> _Data section_:

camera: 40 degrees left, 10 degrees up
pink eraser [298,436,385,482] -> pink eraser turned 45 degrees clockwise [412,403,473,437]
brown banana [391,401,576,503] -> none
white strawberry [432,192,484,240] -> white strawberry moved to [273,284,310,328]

...

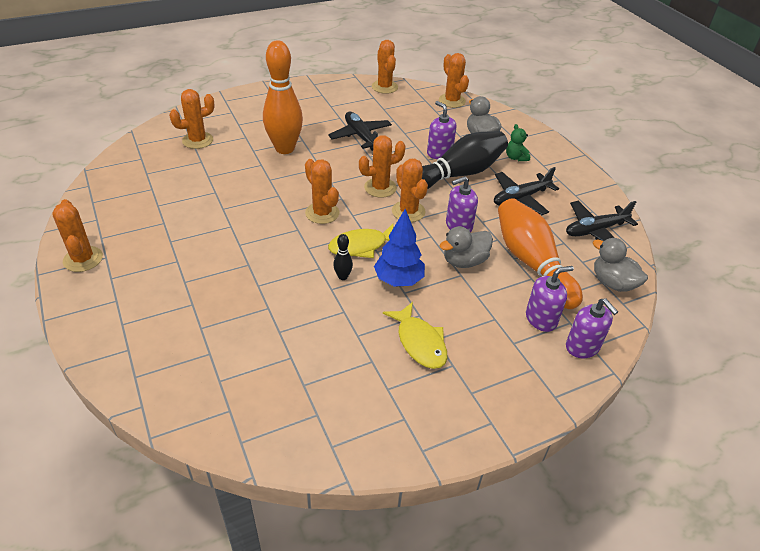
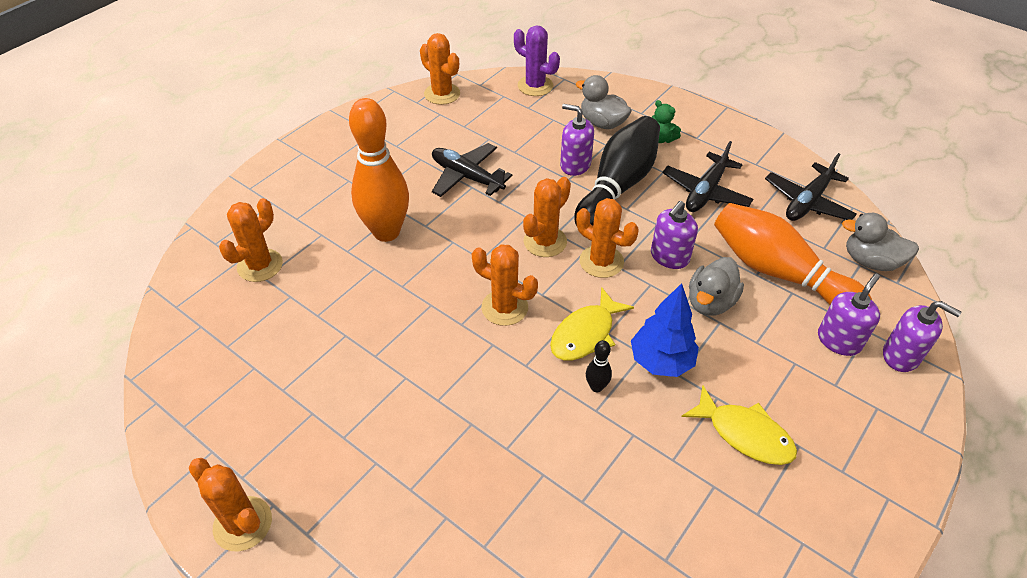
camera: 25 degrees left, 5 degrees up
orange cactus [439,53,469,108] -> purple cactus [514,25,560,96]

> _Problem to solve_:
Filter the records for lines holding the string "degrees". Copy each one.

> _Written solution_:
camera: 40 degrees left, 10 degrees up
pink eraser [298,436,385,482] -> pink eraser turned 45 degrees clockwise [412,403,473,437]
camera: 25 degrees left, 5 degrees up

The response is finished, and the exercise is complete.